▶ Given entries
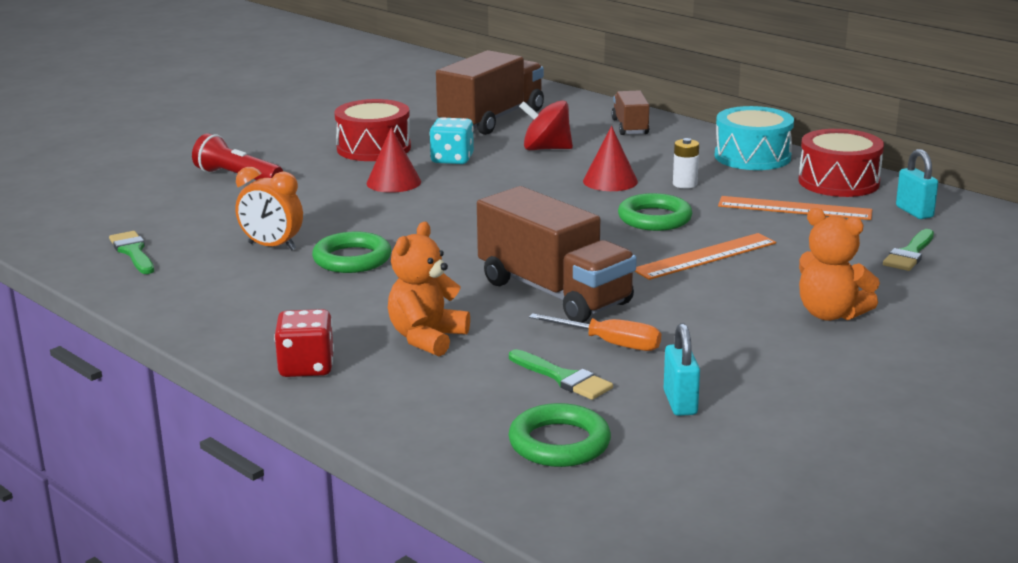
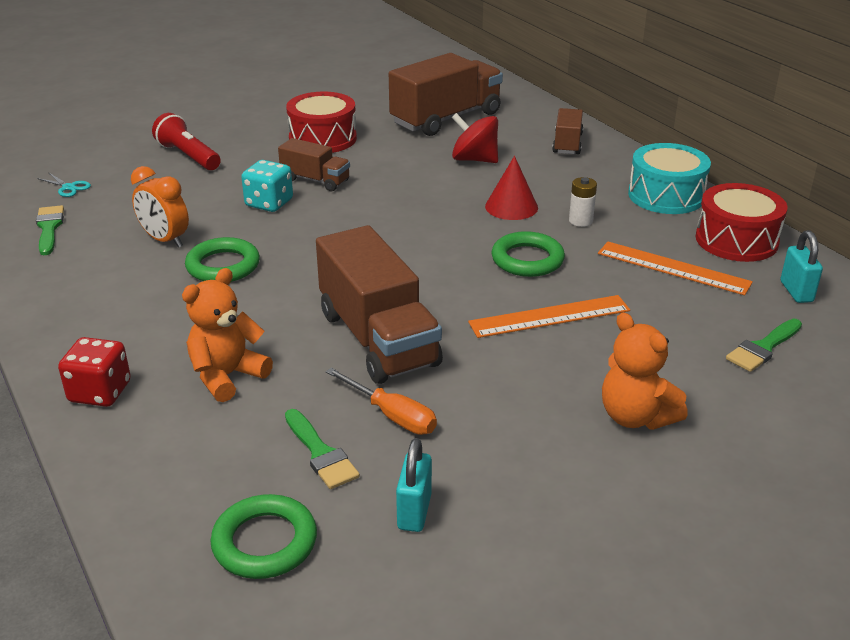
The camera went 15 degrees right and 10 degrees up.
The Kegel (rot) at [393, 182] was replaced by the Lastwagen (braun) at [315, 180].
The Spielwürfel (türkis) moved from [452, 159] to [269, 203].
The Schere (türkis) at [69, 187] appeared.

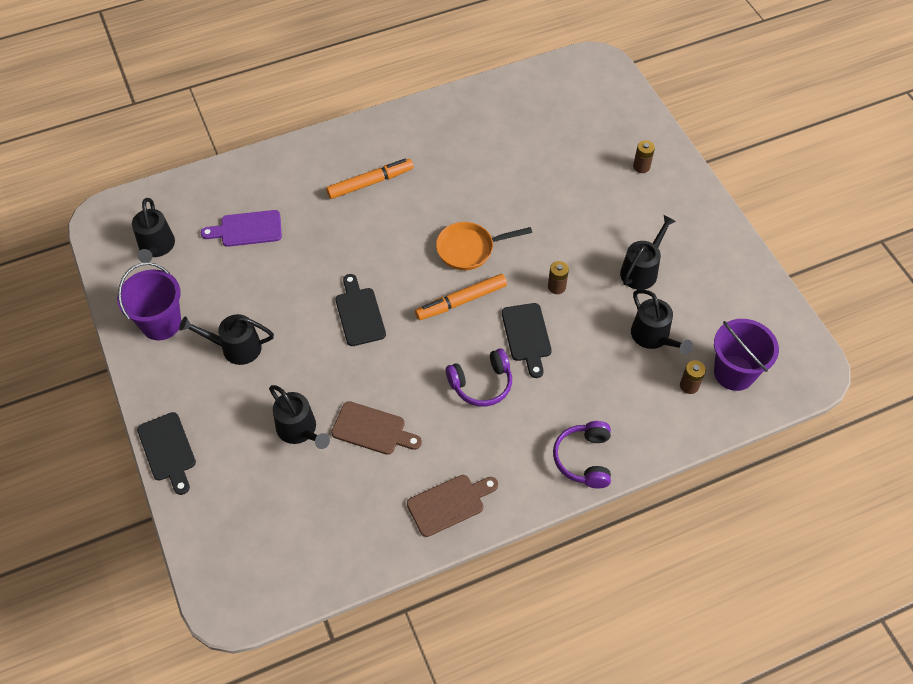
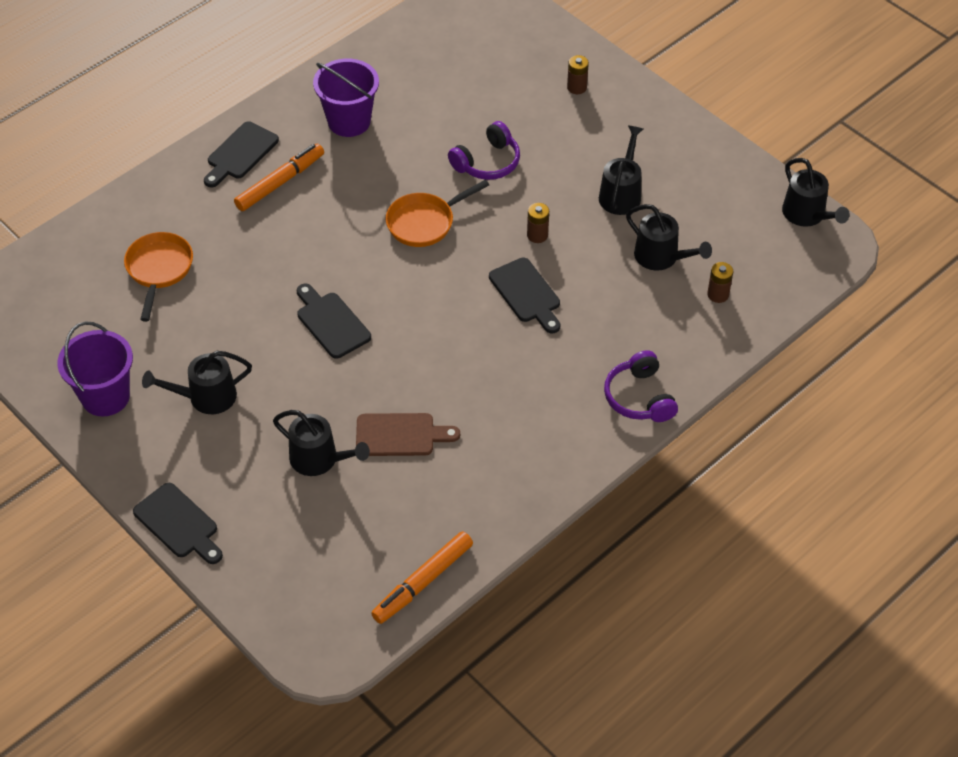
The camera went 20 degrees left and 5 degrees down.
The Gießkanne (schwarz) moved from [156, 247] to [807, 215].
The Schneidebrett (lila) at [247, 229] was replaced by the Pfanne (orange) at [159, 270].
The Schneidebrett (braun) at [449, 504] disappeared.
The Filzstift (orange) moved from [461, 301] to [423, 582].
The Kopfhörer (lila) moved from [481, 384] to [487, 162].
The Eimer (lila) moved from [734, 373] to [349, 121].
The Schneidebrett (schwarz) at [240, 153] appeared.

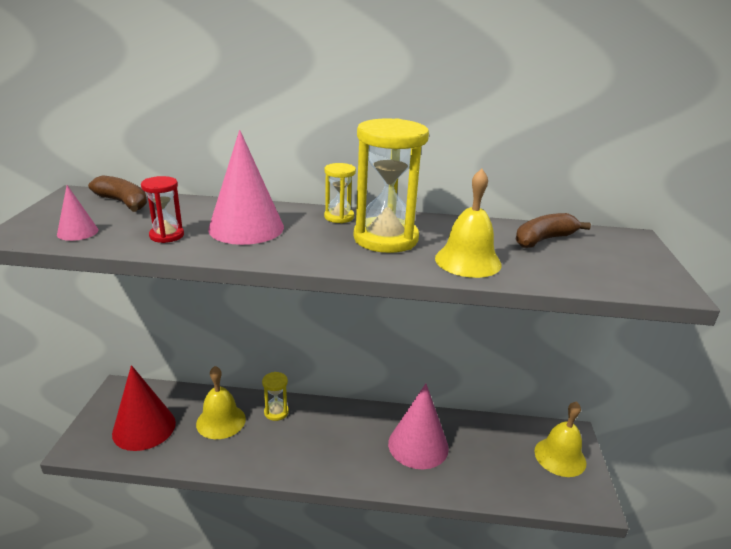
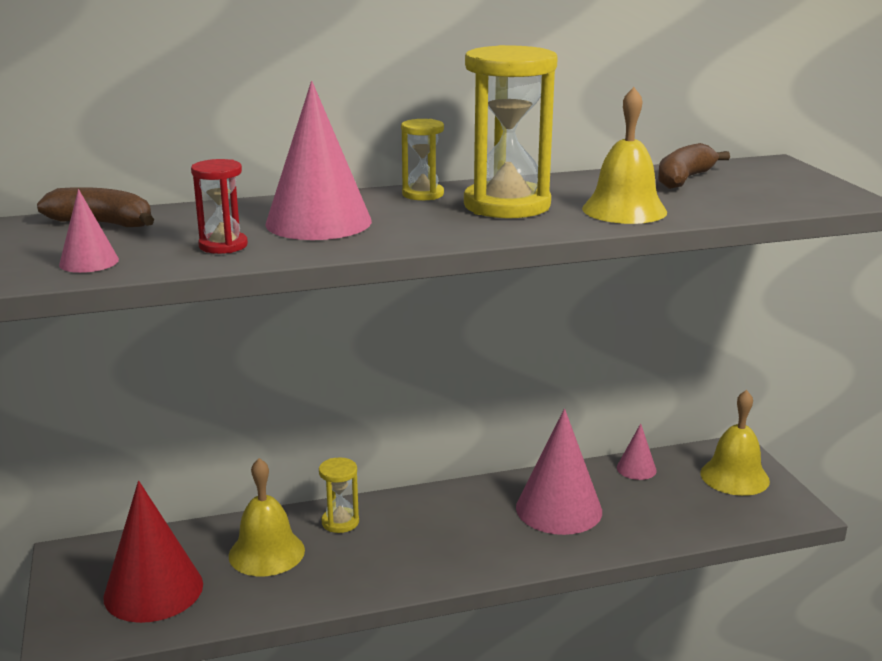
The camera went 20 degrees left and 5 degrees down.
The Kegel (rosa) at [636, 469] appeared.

▶ Exercise requirements
Repeat the records above exactly, without pictures.

▶ Expected output
The camera went 15 degrees right and 10 degrees up.
The Kegel (rot) at [393, 182] was replaced by the Lastwagen (braun) at [315, 180].
The Spielwürfel (türkis) moved from [452, 159] to [269, 203].
The Schere (türkis) at [69, 187] appeared.

The camera went 20 degrees left and 5 degrees down.
The Gießkanne (schwarz) moved from [156, 247] to [807, 215].
The Schneidebrett (lila) at [247, 229] was replaced by the Pfanne (orange) at [159, 270].
The Schneidebrett (braun) at [449, 504] disappeared.
The Filzstift (orange) moved from [461, 301] to [423, 582].
The Kopfhörer (lila) moved from [481, 384] to [487, 162].
The Eimer (lila) moved from [734, 373] to [349, 121].
The Schneidebrett (schwarz) at [240, 153] appeared.

The camera went 20 degrees left and 5 degrees down.
The Kegel (rosa) at [636, 469] appeared.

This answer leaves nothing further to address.